### Assigned task
No picture belongs in the copy. Repeat each line below exactly.

### Records shown
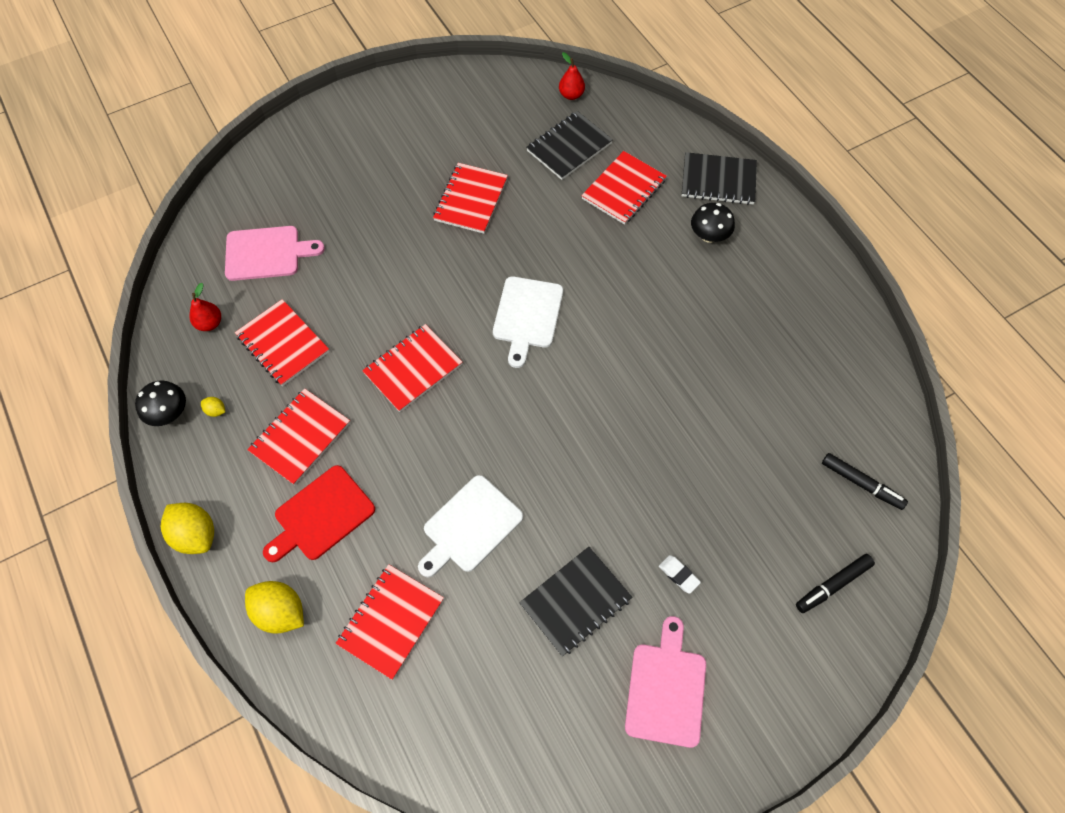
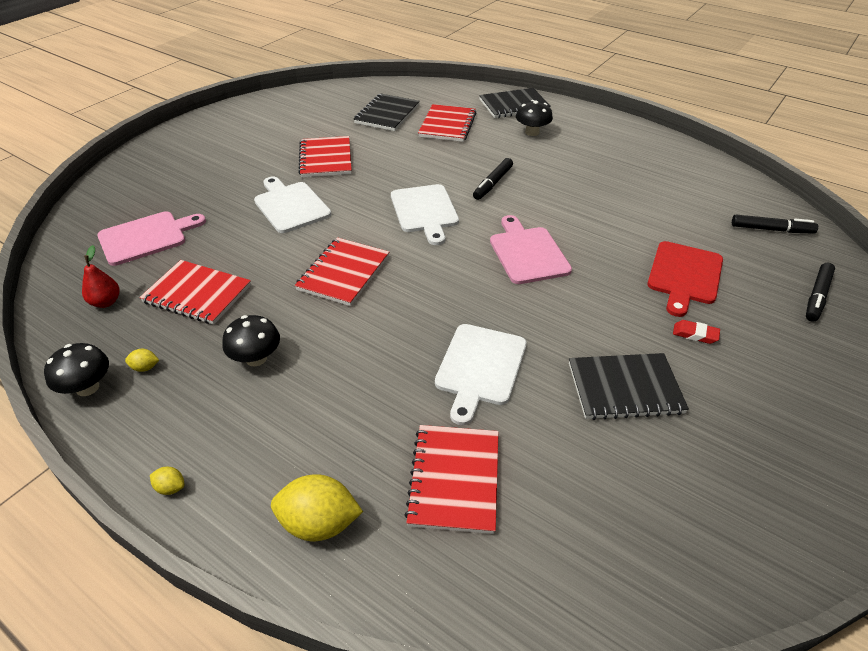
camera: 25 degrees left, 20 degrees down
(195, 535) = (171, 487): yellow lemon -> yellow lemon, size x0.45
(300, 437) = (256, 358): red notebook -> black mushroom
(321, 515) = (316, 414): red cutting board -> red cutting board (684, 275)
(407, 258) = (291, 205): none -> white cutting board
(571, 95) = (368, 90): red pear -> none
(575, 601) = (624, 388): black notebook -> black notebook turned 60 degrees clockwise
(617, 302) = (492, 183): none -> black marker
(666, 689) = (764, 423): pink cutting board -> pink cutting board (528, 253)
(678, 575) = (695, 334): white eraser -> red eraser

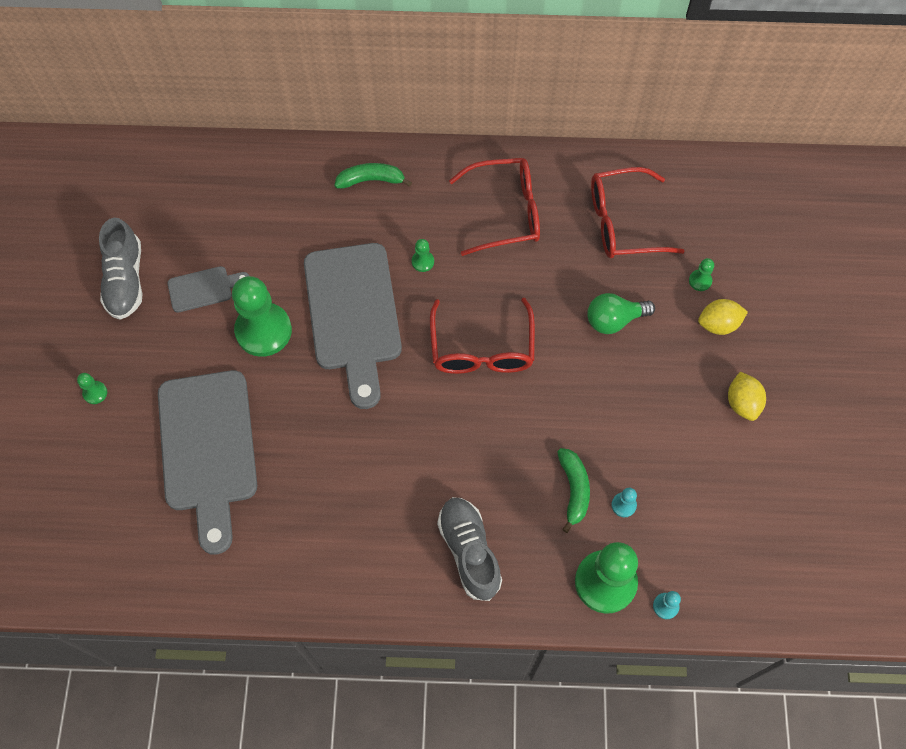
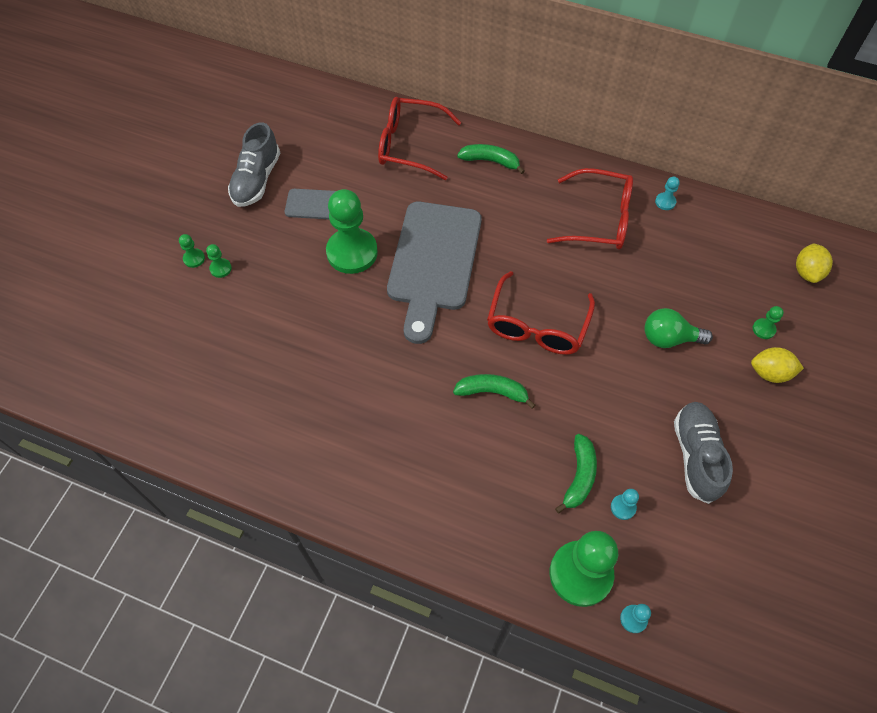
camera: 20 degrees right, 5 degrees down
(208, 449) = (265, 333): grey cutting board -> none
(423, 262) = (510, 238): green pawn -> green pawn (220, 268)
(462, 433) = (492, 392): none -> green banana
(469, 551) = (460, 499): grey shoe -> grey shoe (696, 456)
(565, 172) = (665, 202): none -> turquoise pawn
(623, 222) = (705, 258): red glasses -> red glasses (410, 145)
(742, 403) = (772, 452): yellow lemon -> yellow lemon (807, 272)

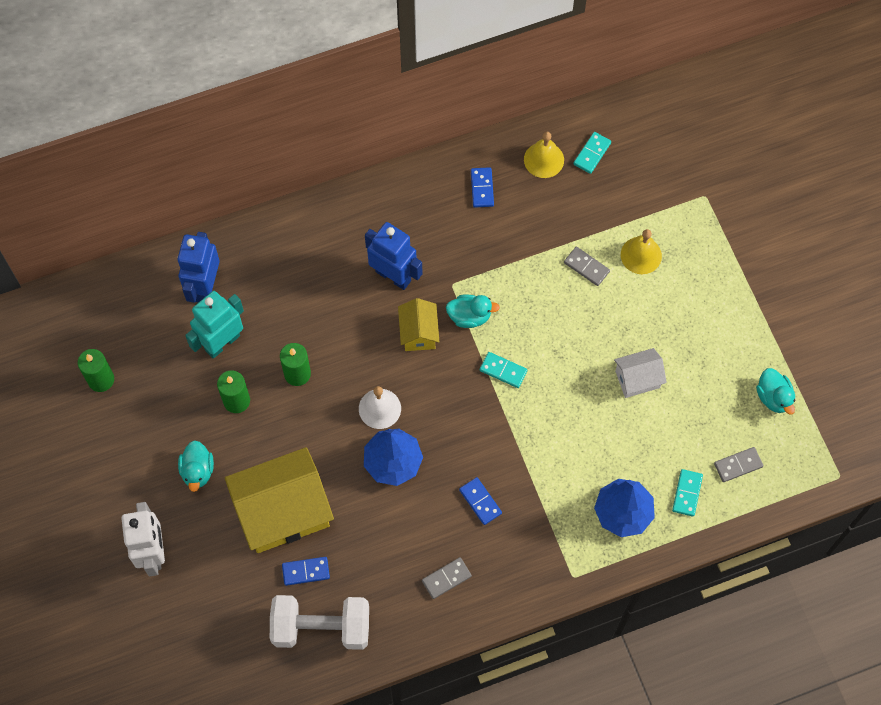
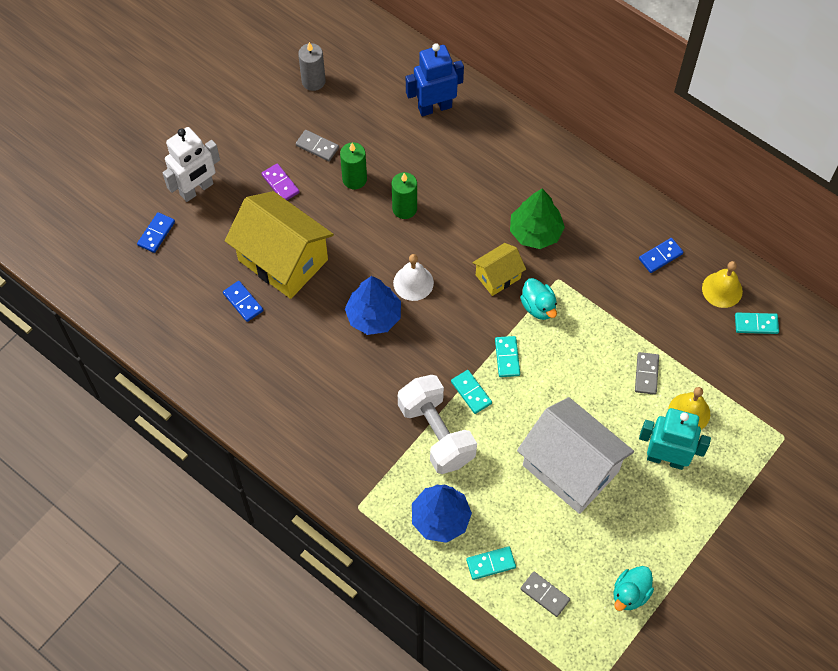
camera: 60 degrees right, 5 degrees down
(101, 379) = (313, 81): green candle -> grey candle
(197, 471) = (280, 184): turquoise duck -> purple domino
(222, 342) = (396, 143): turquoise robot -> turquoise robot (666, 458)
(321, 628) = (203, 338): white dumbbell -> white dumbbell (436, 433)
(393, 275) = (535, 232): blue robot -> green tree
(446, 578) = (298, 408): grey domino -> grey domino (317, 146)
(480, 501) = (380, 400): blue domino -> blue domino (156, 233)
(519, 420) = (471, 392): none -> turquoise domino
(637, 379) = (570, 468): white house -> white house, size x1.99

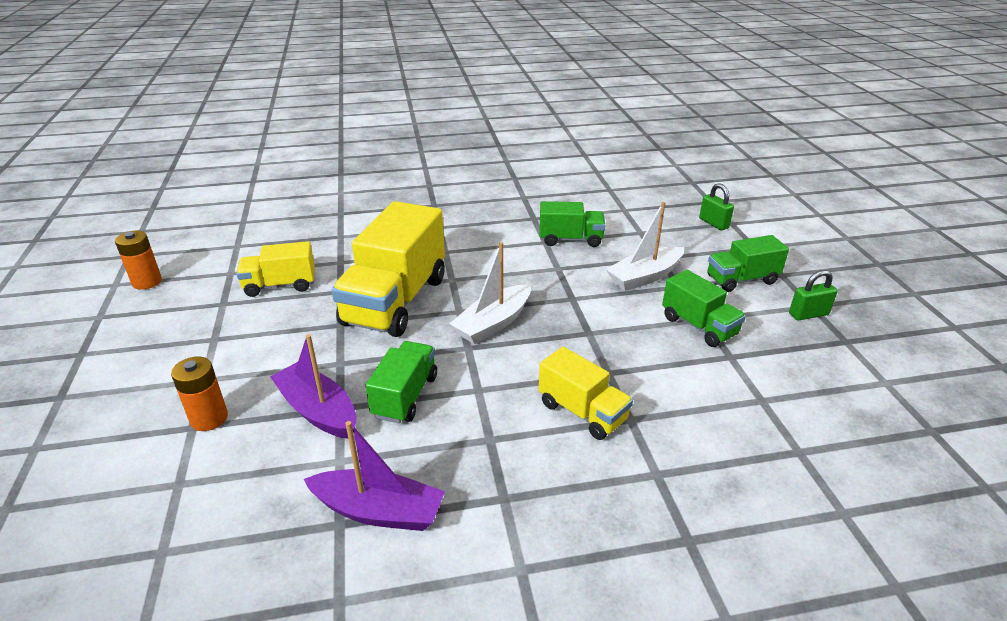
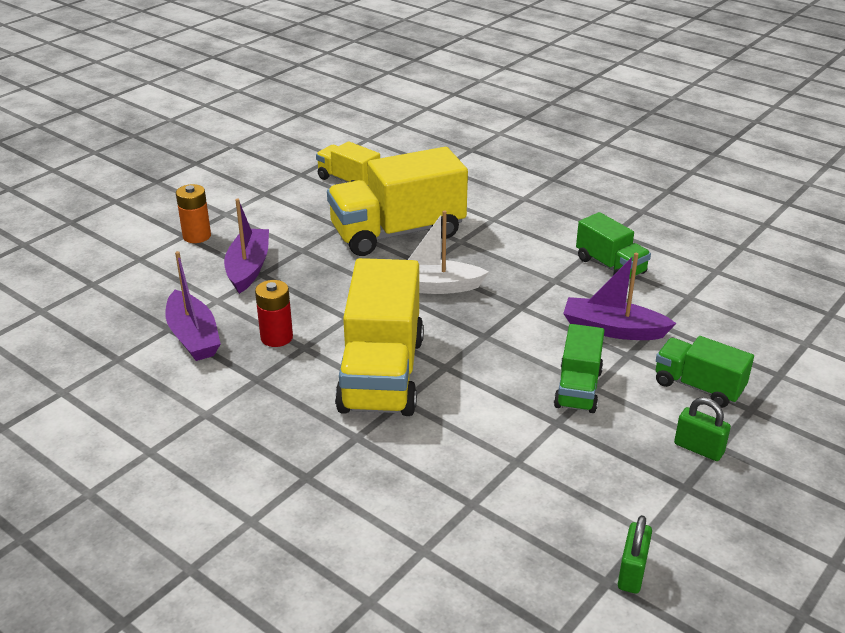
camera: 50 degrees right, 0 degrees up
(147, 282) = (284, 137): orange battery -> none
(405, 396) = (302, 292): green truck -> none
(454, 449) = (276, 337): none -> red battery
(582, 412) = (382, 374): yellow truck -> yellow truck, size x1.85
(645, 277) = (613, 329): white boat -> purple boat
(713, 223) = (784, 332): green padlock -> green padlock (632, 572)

### Written solution
camera: 25 degrees left, 20 degrees down
(195, 535) = (171, 487): yellow lemon -> yellow lemon, size x0.45
(300, 437) = (256, 358): red notebook -> black mushroom
(321, 515) = (316, 414): red cutting board -> red cutting board (684, 275)
(407, 258) = (291, 205): none -> white cutting board
(571, 95) = (368, 90): red pear -> none
(575, 601) = (624, 388): black notebook -> black notebook turned 60 degrees clockwise
(617, 302) = (492, 183): none -> black marker
(666, 689) = (764, 423): pink cutting board -> pink cutting board (528, 253)
(678, 575) = (695, 334): white eraser -> red eraser

camera: 20 degrees right, 5 degrees down
(208, 449) = (265, 333): grey cutting board -> none
(423, 262) = (510, 238): green pawn -> green pawn (220, 268)
(462, 433) = (492, 392): none -> green banana
(469, 551) = (460, 499): grey shoe -> grey shoe (696, 456)
(565, 172) = (665, 202): none -> turquoise pawn
(623, 222) = (705, 258): red glasses -> red glasses (410, 145)
(742, 403) = (772, 452): yellow lemon -> yellow lemon (807, 272)

camera: 60 degrees right, 5 degrees down
(101, 379) = (313, 81): green candle -> grey candle
(197, 471) = (280, 184): turquoise duck -> purple domino
(222, 342) = (396, 143): turquoise robot -> turquoise robot (666, 458)
(321, 628) = (203, 338): white dumbbell -> white dumbbell (436, 433)
(393, 275) = (535, 232): blue robot -> green tree
(446, 578) = (298, 408): grey domino -> grey domino (317, 146)
(480, 501) = (380, 400): blue domino -> blue domino (156, 233)
(519, 420) = (471, 392): none -> turquoise domino
(637, 379) = (570, 468): white house -> white house, size x1.99

camera: 50 degrees right, 0 degrees up
(147, 282) = (284, 137): orange battery -> none
(405, 396) = (302, 292): green truck -> none
(454, 449) = (276, 337): none -> red battery
(582, 412) = (382, 374): yellow truck -> yellow truck, size x1.85
(645, 277) = (613, 329): white boat -> purple boat
(713, 223) = (784, 332): green padlock -> green padlock (632, 572)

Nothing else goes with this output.